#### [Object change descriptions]
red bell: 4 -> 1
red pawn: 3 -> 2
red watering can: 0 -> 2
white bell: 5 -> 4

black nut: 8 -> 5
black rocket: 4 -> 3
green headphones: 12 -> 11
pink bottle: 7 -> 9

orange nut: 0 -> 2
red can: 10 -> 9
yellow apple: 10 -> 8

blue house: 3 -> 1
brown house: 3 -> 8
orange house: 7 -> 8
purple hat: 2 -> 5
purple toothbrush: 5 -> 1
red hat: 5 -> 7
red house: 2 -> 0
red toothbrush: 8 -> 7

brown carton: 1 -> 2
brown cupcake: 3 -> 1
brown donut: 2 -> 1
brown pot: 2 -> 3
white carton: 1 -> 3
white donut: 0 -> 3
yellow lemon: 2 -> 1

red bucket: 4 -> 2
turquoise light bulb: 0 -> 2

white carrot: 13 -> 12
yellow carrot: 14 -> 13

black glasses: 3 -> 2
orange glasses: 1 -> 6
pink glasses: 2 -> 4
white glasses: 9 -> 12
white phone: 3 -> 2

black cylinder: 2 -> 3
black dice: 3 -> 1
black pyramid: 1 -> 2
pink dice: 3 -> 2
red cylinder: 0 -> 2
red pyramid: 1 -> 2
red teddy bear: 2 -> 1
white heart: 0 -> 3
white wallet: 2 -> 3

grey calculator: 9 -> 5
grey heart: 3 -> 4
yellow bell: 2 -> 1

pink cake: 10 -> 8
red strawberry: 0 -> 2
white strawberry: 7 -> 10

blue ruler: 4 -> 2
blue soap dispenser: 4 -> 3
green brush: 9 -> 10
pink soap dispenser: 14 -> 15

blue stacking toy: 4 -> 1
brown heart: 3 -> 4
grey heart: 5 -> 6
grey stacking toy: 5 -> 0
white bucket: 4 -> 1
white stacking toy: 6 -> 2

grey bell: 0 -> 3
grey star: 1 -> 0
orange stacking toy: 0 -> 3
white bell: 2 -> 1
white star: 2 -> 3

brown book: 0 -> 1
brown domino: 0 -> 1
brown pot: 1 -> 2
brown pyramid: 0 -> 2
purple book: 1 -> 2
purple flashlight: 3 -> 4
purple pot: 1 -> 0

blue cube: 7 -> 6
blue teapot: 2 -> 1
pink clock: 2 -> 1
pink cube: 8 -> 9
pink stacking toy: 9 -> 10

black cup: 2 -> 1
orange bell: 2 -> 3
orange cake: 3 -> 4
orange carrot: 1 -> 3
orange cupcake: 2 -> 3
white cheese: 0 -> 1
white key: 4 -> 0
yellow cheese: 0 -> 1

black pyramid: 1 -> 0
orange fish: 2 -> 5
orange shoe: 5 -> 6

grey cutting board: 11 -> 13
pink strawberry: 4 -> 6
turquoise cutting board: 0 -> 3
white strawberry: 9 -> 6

#### [TASK DIRECTIONS]
Whenever a line in the records contains the word "stacking", copy that line.

#### [PROBLEM SOLUTION]
blue stacking toy: 4 -> 1
grey stacking toy: 5 -> 0
white stacking toy: 6 -> 2
orange stacking toy: 0 -> 3
pink stacking toy: 9 -> 10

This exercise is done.